The task: Say how many lines in the records contain the string "Photo". Nothing but the number should be given.
BEGIN Provided entries
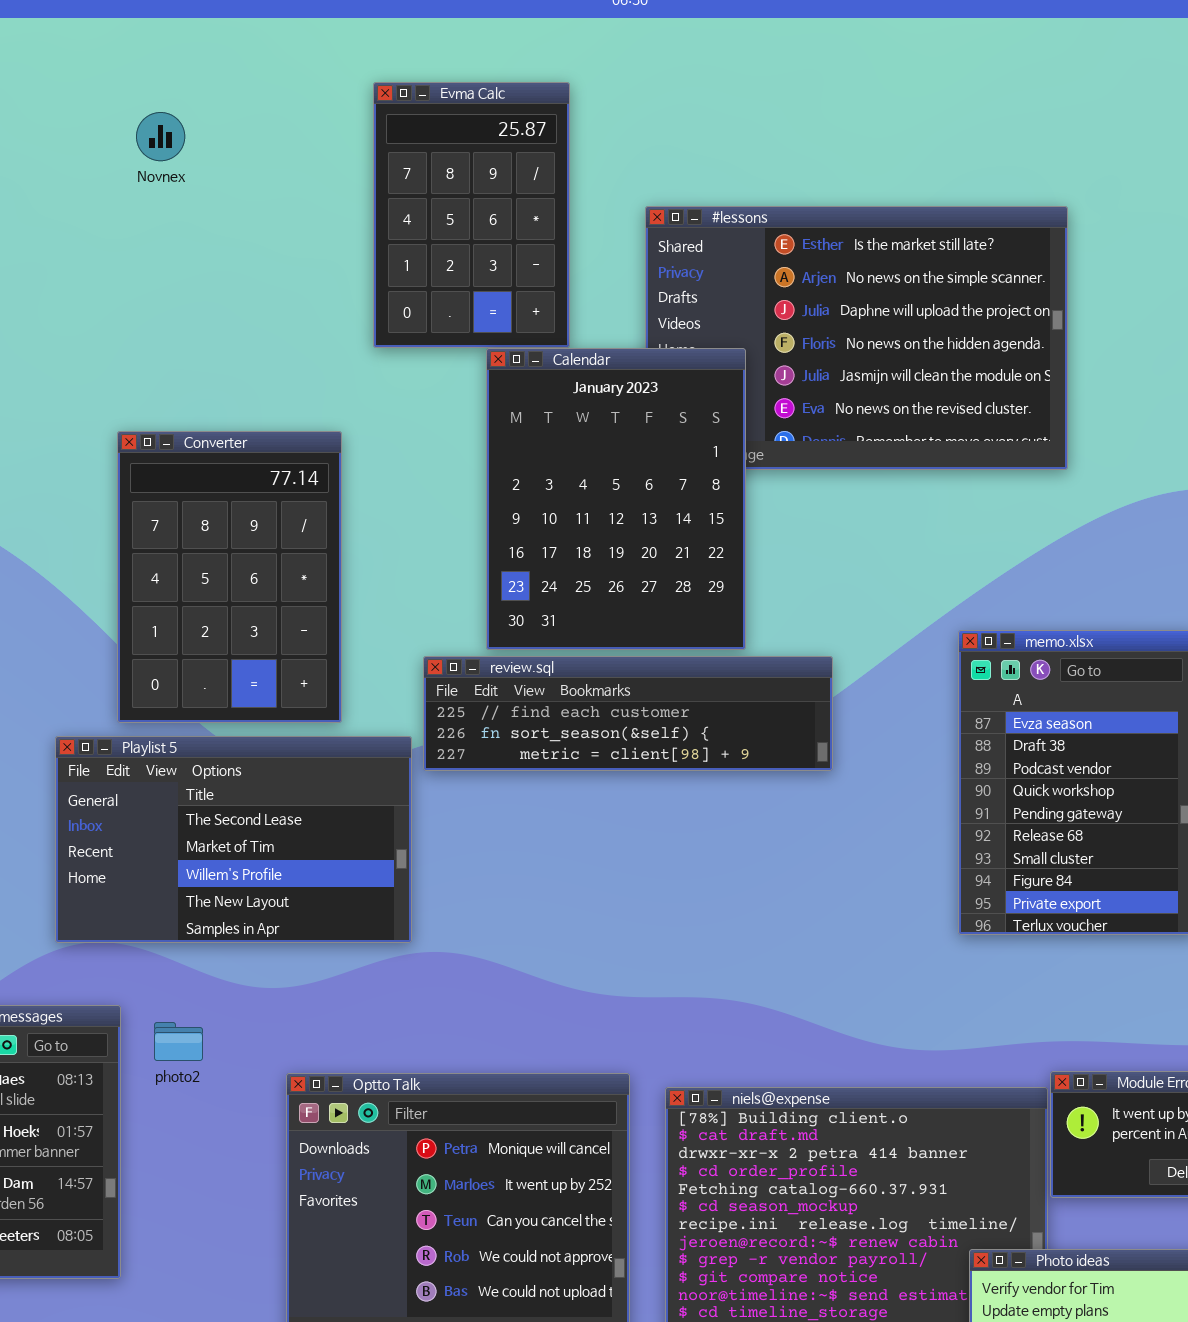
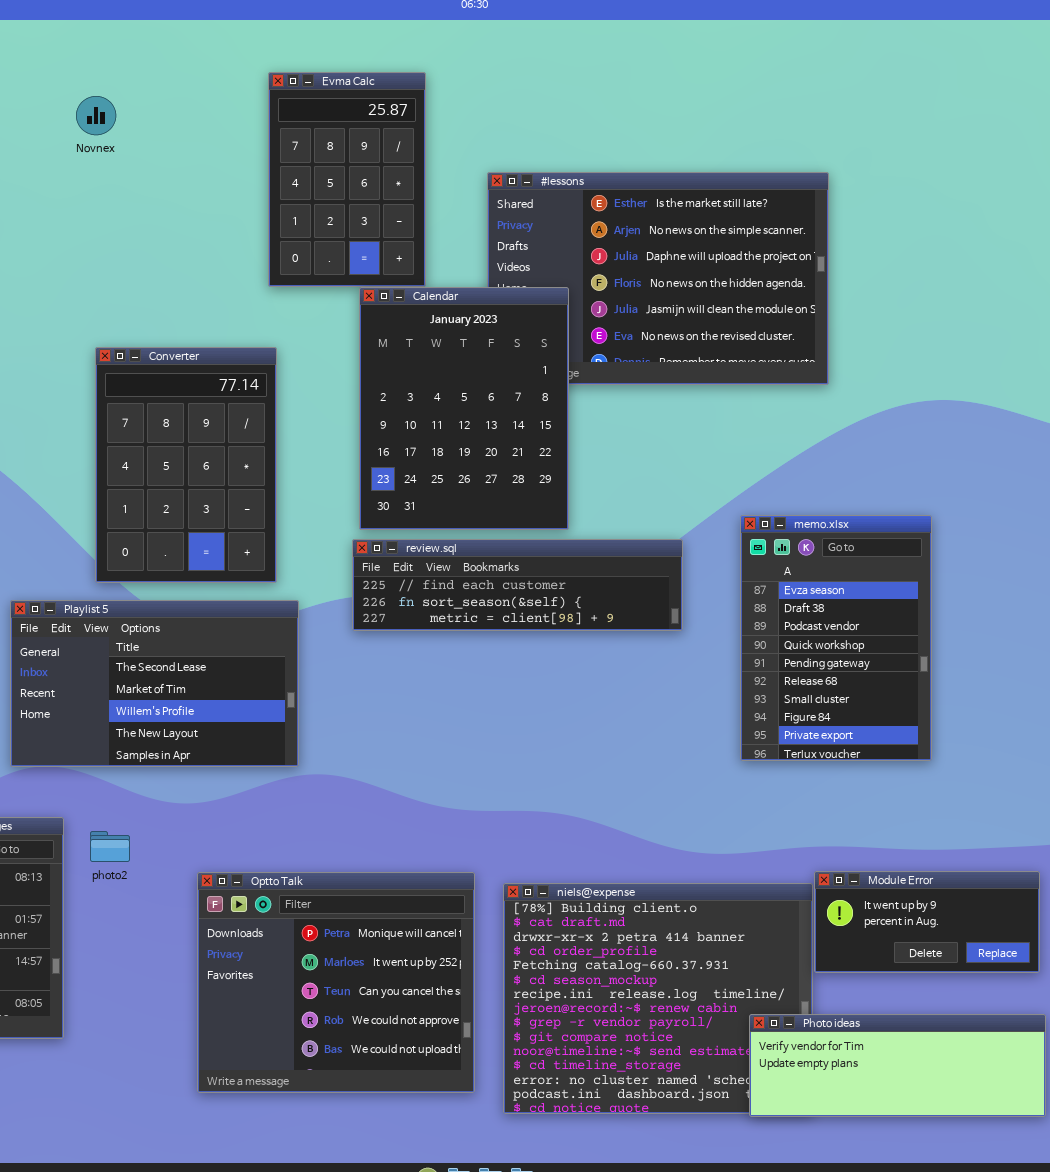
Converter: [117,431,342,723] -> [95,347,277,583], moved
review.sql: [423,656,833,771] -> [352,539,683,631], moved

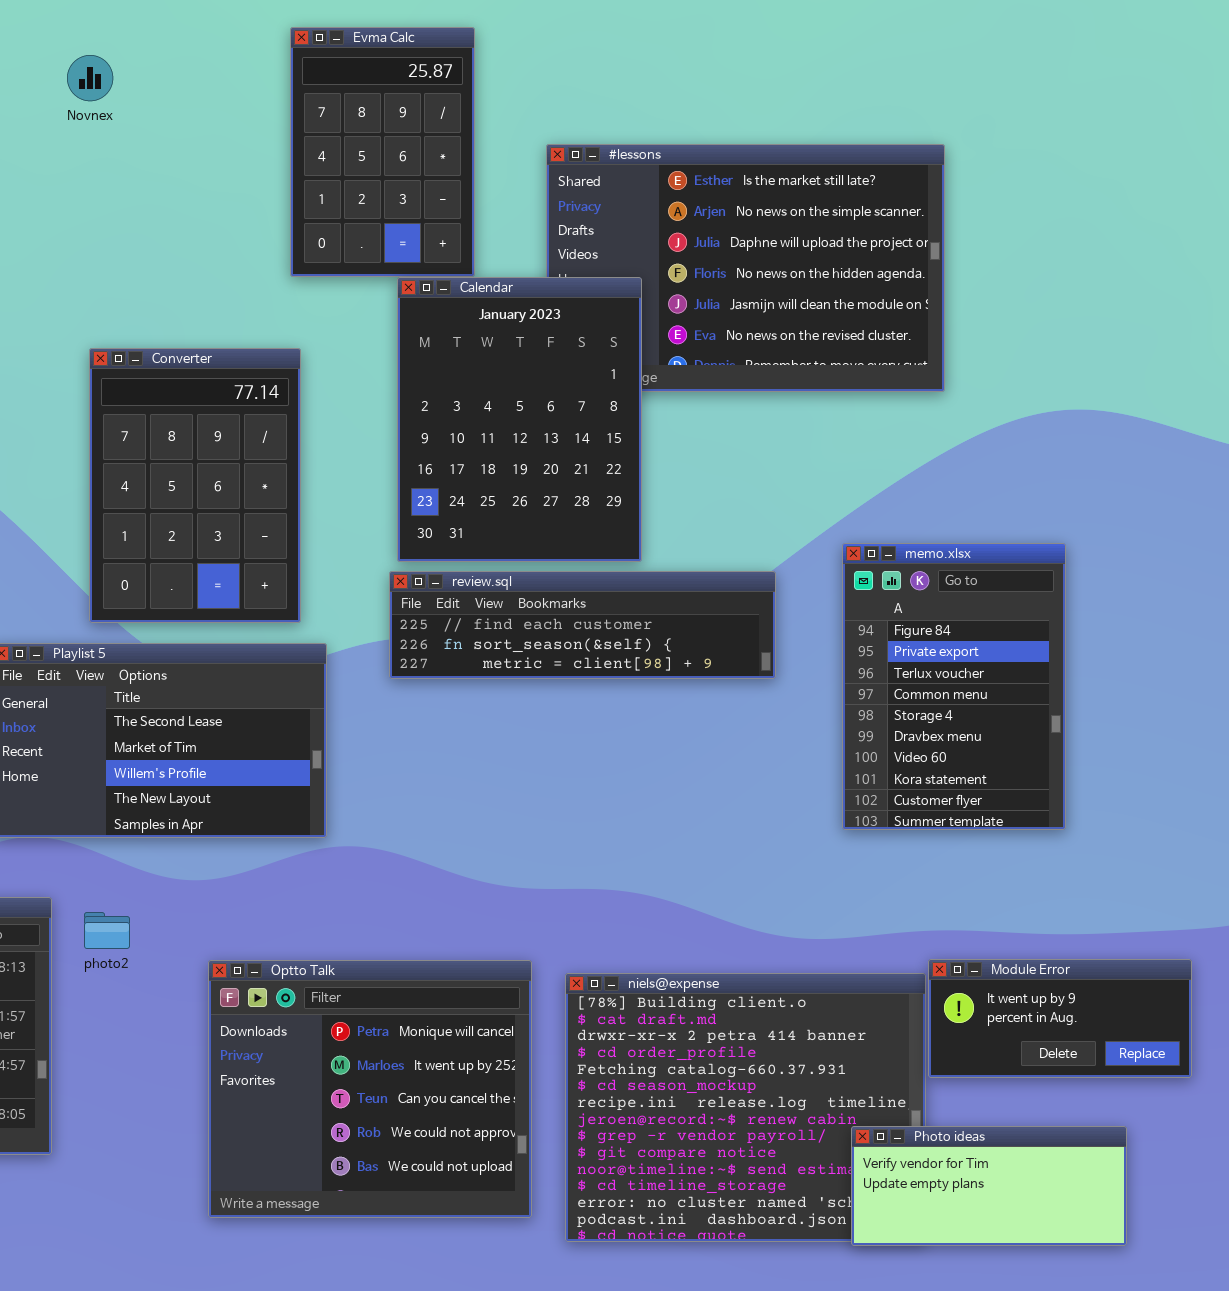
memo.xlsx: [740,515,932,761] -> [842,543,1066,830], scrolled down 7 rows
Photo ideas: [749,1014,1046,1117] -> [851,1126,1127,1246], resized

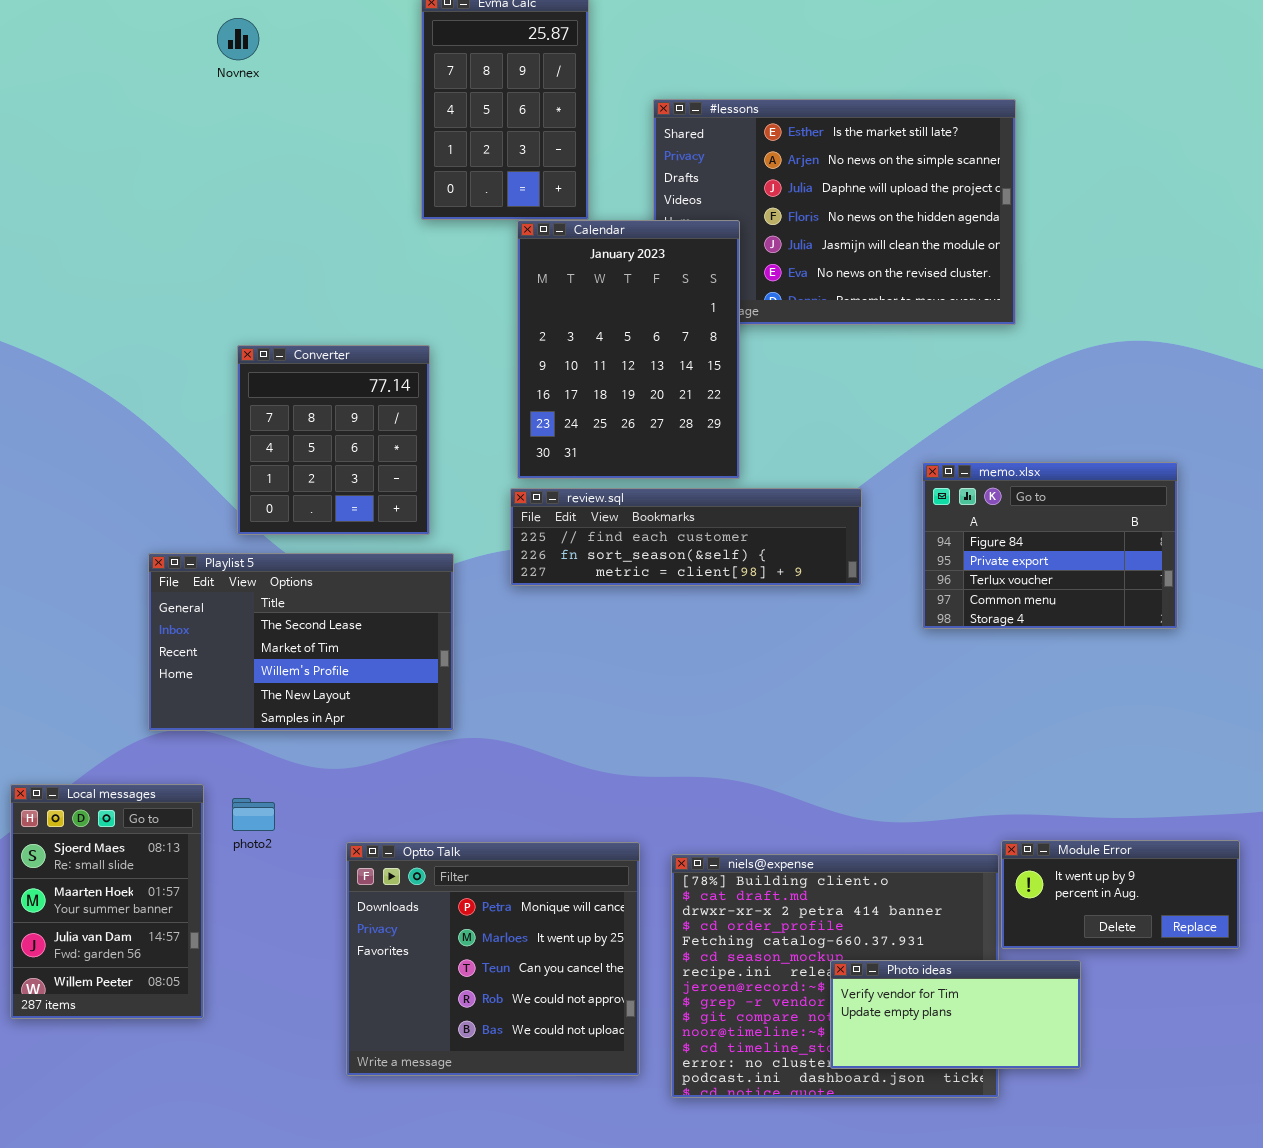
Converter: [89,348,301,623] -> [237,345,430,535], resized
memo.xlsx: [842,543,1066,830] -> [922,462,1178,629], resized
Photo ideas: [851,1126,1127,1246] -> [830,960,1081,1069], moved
END Provided entries
Exercise answer: 2